### WHAT YOU WILL DO
Looking through the data below, work out how many lines have the word "purple". Reply with that number only.
━━━━━━━━━━
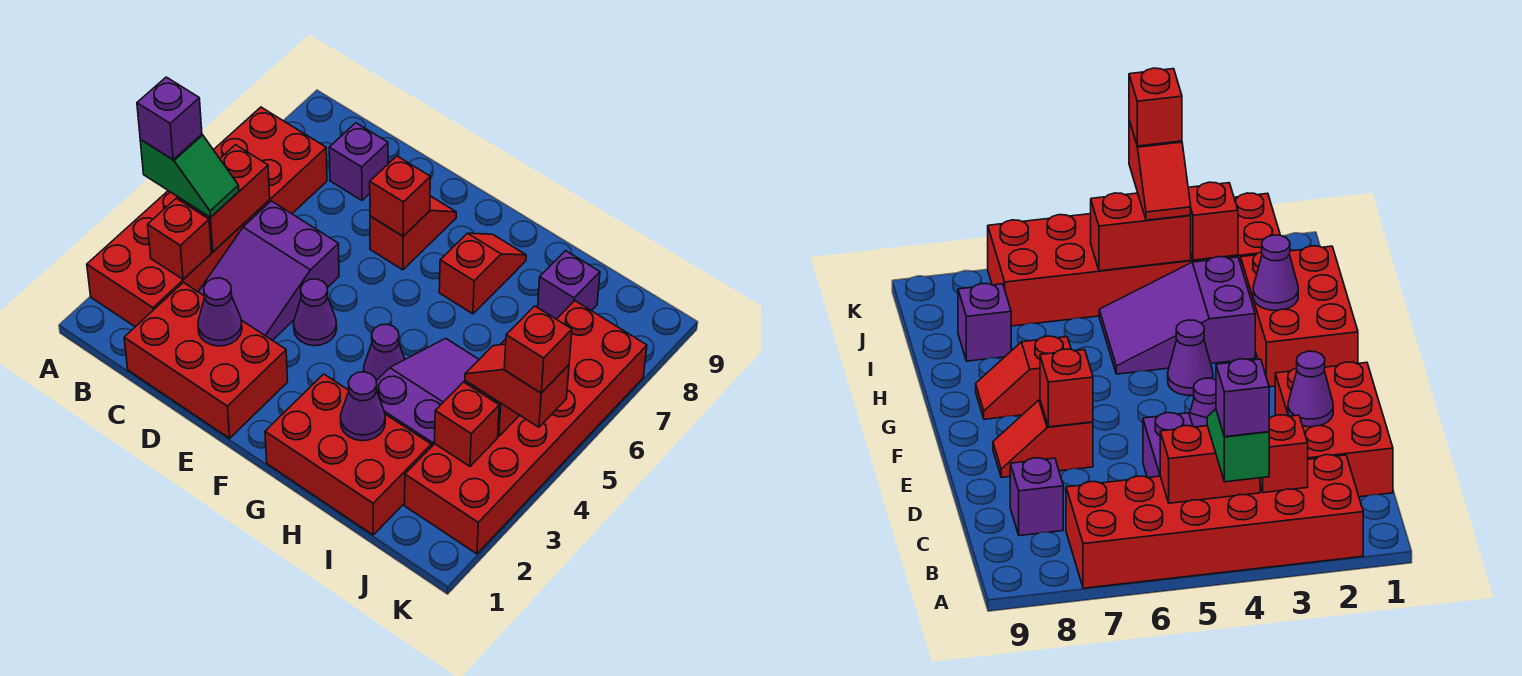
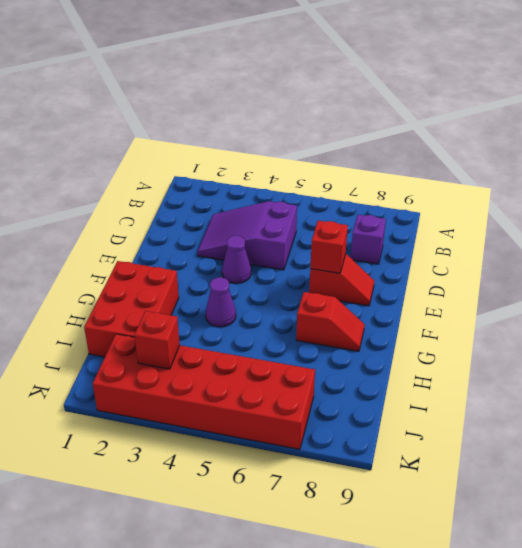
none -> red brick A2:B7 level 1
none -> red brick C1:E2 level 1
none -> purple slope H3:I5 level 1 top 3

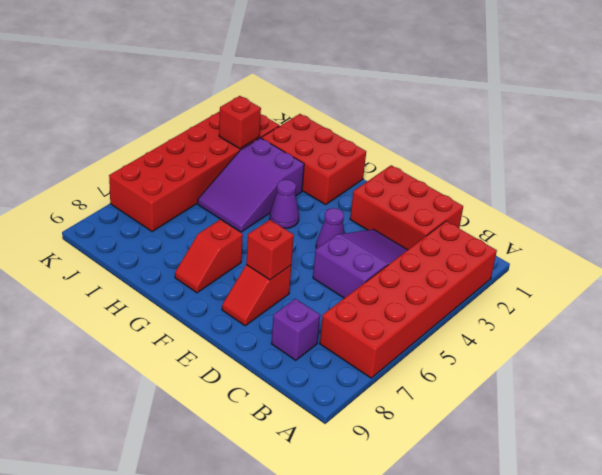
none -> purple brick I8 level 1
none -> red brick B3 level 2
none -> red brick B4:B5 level 2

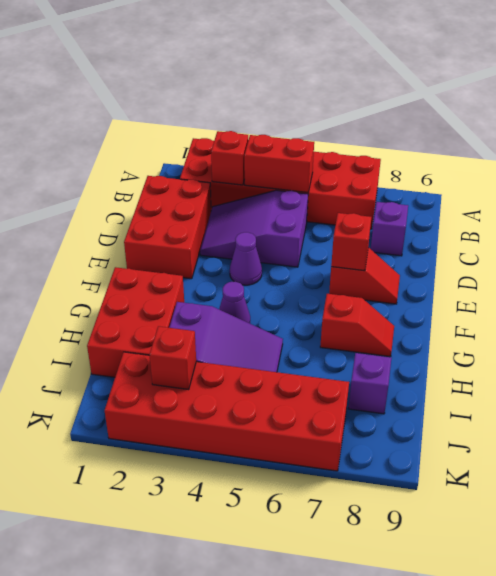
none -> purple cone D2 level 2
none -> purple cone H2 level 2
none -> red brick J4:J5 level 2

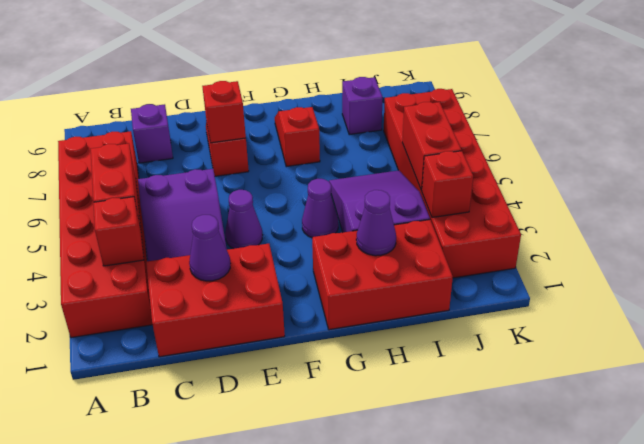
none -> green slope A4:B4 level 3 top A
none -> red slope J4:K4 level 3 top K
none -> purple brick A4 level 4

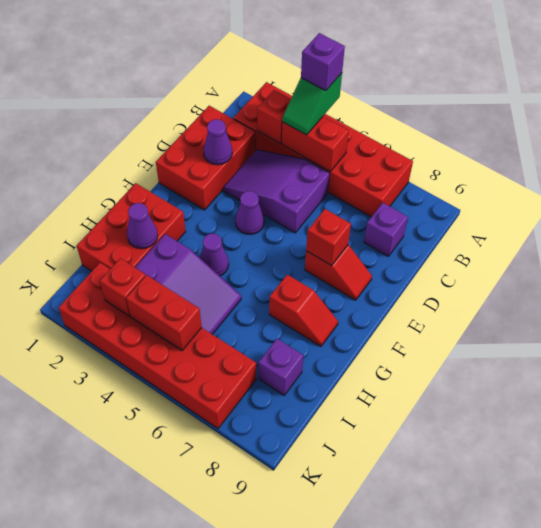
none -> red slope J4:K4 level 3 top K
none -> red brick K4 level 4

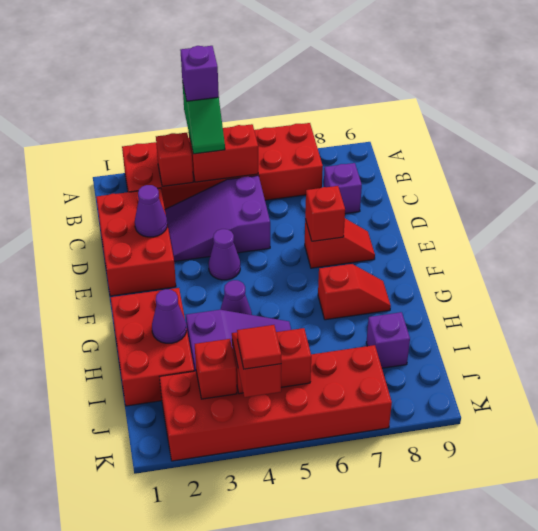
red tile K4 level 4 -> red brick K4 level 4

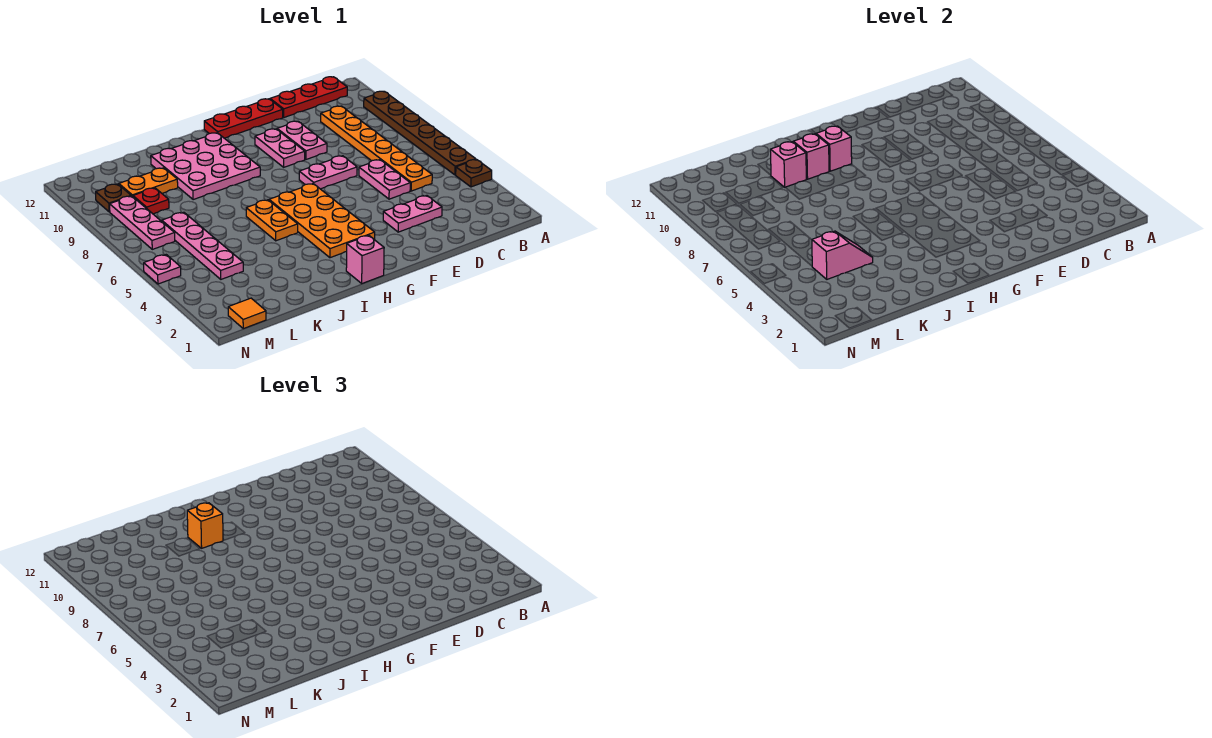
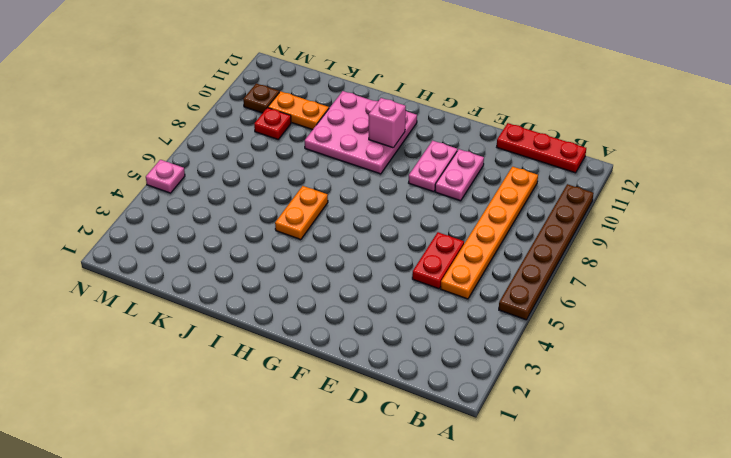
red plate D5:D6 level 1 -> pink plate D5:D6 level 1
none -> brown plate A4 level 1
none -> pink plate D3:E3 level 1
none -> pink plate E7:F7 level 1

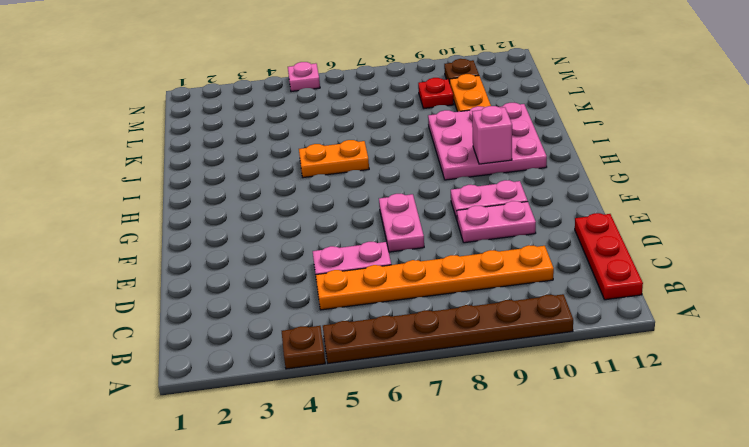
none -> pink plate D3:E3 level 1
none -> red plate E12:G12 level 1
none -> orange plate G3:H6 level 1

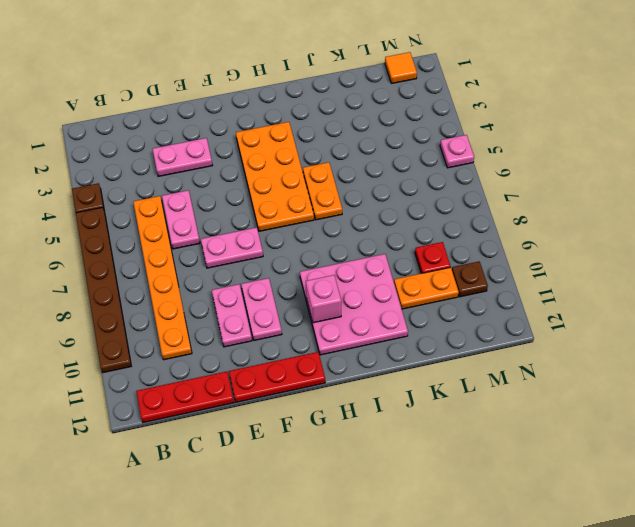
none -> pink brick H1 level 1
none -> pink plate L4:L7 level 1
none -> pink plate M7:M9 level 1

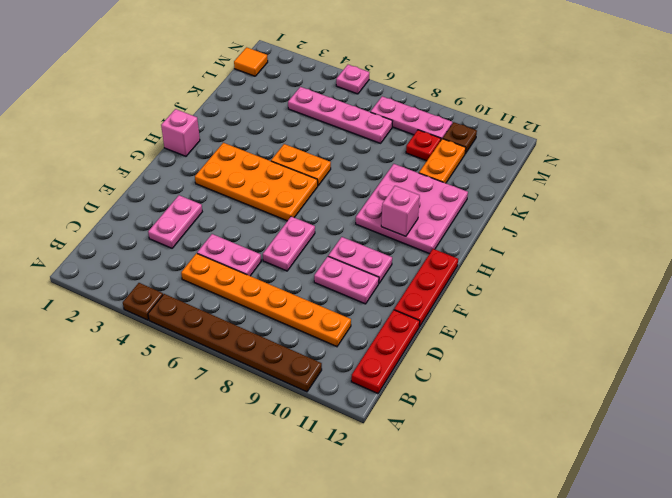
none -> pink brick I10 level 2
none -> pink brick J10 level 2
none -> pink slope K4:L4 level 2 top L

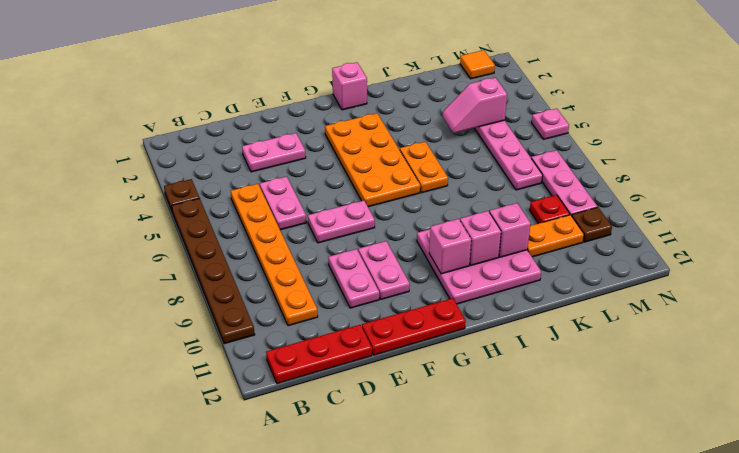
none -> orange brick I10 level 3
━━━━━━━━━━
### ANSWER
5